# Work item
Go through the data below and copy each line that includes "calculator".

# Recorded data
□ □ □ □ □

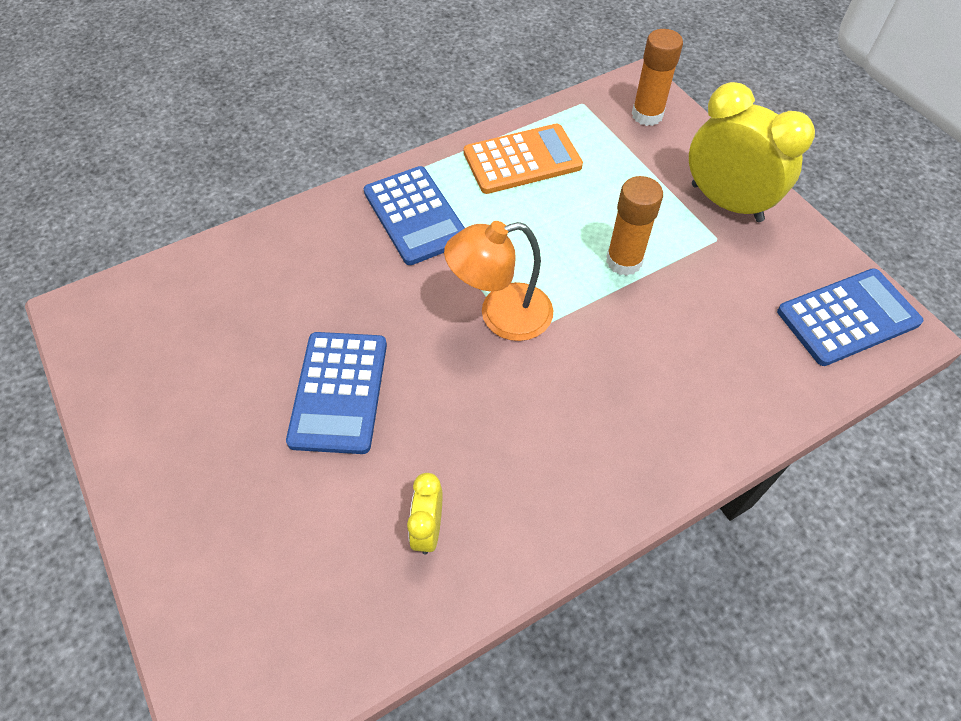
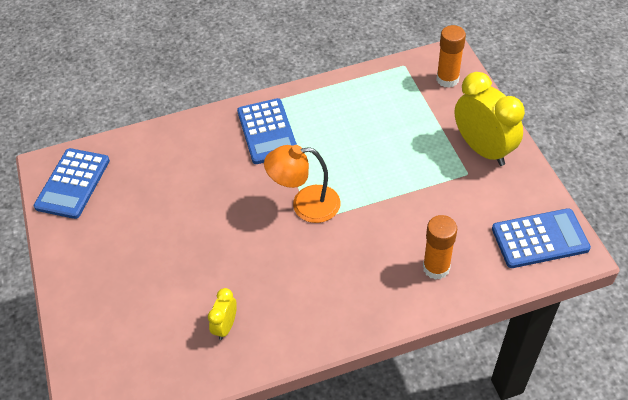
camera: 15 degrees right, 5 degrees down
(339, 392) = (192, 238): blue calculator -> blue calculator (73, 184)
(522, 160) = (349, 101): orange calculator -> none
(624, 261) = (397, 180): orange glue stick -> orange glue stick (436, 268)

□ □ □ □ □

# Exercise solution
(339, 392) = (192, 238): blue calculator -> blue calculator (73, 184)
(522, 160) = (349, 101): orange calculator -> none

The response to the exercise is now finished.